Extracted data entries
● ● ●

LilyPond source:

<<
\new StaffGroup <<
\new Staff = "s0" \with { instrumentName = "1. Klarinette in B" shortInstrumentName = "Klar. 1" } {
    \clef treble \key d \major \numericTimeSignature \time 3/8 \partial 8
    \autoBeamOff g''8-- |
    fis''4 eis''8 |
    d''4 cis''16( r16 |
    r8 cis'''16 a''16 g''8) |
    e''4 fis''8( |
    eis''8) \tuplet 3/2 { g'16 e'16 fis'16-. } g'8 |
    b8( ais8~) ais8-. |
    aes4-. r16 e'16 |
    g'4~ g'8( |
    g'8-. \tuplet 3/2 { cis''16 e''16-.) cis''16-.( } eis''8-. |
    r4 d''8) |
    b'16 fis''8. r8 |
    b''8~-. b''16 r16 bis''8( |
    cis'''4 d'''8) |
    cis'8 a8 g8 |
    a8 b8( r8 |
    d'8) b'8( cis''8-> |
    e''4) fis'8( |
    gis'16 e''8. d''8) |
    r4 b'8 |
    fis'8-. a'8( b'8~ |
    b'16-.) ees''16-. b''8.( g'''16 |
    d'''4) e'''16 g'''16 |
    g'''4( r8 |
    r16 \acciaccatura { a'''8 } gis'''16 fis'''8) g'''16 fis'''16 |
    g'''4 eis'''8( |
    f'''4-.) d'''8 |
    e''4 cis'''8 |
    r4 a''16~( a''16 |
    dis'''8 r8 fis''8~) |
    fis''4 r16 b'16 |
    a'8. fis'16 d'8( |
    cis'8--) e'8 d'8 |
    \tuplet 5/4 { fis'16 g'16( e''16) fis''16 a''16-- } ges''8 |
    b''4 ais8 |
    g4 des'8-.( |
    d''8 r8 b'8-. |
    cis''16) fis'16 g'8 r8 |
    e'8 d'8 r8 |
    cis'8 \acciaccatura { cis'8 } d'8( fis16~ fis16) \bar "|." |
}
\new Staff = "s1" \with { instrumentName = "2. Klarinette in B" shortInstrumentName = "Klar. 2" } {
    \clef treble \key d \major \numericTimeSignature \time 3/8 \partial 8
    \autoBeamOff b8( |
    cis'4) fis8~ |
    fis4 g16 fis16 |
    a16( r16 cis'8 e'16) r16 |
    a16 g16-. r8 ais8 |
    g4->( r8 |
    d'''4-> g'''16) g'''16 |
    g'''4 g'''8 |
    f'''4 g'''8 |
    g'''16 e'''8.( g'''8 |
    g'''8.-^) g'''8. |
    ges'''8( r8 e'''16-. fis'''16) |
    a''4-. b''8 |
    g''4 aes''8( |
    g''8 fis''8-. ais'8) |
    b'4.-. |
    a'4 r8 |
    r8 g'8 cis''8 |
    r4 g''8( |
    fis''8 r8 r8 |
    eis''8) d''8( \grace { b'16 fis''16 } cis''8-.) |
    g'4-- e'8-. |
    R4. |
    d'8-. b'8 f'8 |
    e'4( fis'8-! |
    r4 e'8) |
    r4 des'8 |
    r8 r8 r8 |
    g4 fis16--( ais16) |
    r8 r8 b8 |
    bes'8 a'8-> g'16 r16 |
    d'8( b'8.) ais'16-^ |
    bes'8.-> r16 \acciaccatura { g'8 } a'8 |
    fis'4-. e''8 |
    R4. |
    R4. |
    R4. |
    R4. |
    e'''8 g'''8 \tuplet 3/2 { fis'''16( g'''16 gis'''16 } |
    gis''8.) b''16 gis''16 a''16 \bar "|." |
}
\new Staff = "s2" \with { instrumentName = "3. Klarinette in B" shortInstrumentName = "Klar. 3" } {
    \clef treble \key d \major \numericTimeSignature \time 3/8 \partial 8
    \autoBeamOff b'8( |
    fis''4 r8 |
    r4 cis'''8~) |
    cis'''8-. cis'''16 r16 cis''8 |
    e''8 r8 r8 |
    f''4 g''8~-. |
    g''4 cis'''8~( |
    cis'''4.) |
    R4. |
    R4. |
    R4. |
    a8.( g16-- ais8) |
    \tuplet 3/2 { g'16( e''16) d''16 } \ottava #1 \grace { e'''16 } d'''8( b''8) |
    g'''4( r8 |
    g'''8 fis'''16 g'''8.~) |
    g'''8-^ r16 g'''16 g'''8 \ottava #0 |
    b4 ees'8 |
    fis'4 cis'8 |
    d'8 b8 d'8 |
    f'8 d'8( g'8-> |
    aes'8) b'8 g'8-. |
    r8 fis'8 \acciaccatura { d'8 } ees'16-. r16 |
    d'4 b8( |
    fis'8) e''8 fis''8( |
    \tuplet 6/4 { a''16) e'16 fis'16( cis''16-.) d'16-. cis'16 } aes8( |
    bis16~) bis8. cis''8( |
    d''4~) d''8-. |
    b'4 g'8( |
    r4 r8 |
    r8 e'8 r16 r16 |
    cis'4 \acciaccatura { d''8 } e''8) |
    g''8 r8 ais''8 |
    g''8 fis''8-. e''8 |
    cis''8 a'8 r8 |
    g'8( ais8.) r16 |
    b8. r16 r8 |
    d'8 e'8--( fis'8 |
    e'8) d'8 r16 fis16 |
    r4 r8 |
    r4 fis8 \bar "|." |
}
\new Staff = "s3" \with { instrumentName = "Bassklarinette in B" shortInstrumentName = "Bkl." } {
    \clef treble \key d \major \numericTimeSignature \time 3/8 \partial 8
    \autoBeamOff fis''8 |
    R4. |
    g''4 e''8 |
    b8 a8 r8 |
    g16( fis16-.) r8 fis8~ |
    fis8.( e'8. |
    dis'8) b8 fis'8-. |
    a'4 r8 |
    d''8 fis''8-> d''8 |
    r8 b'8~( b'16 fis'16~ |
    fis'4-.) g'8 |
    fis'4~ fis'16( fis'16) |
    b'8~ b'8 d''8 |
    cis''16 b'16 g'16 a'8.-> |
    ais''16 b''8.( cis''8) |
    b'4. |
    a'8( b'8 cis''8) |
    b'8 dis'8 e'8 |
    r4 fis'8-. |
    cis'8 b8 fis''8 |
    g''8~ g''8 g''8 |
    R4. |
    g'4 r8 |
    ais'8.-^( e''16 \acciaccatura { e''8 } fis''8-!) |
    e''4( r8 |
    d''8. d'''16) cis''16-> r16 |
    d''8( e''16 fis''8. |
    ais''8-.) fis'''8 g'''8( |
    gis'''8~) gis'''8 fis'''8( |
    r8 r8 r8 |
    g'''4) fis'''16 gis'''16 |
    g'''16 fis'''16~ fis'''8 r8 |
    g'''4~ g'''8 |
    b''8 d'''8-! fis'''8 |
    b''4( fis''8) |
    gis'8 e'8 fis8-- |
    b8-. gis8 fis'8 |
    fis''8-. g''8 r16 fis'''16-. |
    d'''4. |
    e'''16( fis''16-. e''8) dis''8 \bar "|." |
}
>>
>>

● ● ●

| Aim of the exercise |
In the records above, find each line that contains the string "grace" and copy those lines.

| Exercise solution |
    eis''8) d''8( \grace { b'16 fis''16 } cis''8-.) |
    \tuplet 3/2 { g'16( e''16) d''16 } \ottava #1 \grace { e'''16 } d'''8( b''8) |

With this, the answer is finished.